TASK OBJECTIVE: When you transcribe the listing, keep each line exact and drop the pictures.

PROVIDED MATERIAL:

────────────────

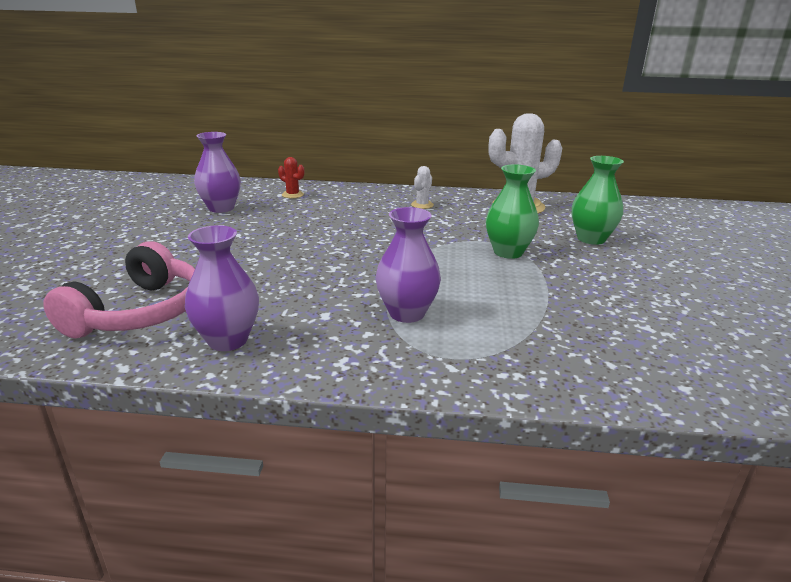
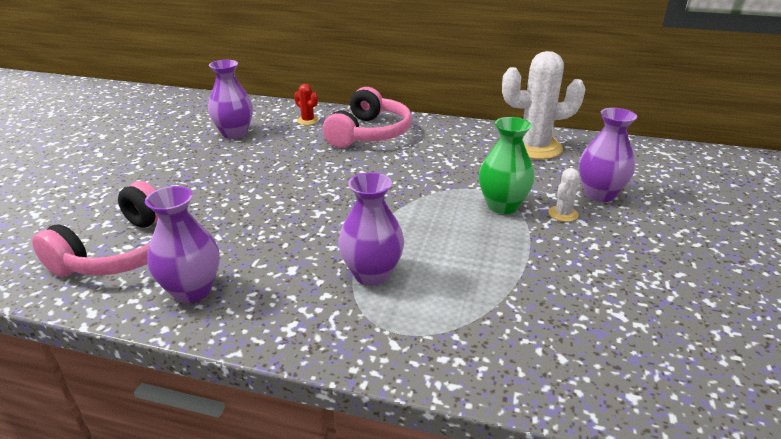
camera: 10 degrees right, 5 degrees up
(358, 202) = (369, 133): none -> pink headphones
(422, 205) = (433, 140): white cactus -> white cactus (563, 214)
(591, 239) = (599, 194): green vase -> purple vase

────────────────

RESPONSE:
camera: 10 degrees right, 5 degrees up
(358, 202) = (369, 133): none -> pink headphones
(422, 205) = (433, 140): white cactus -> white cactus (563, 214)
(591, 239) = (599, 194): green vase -> purple vase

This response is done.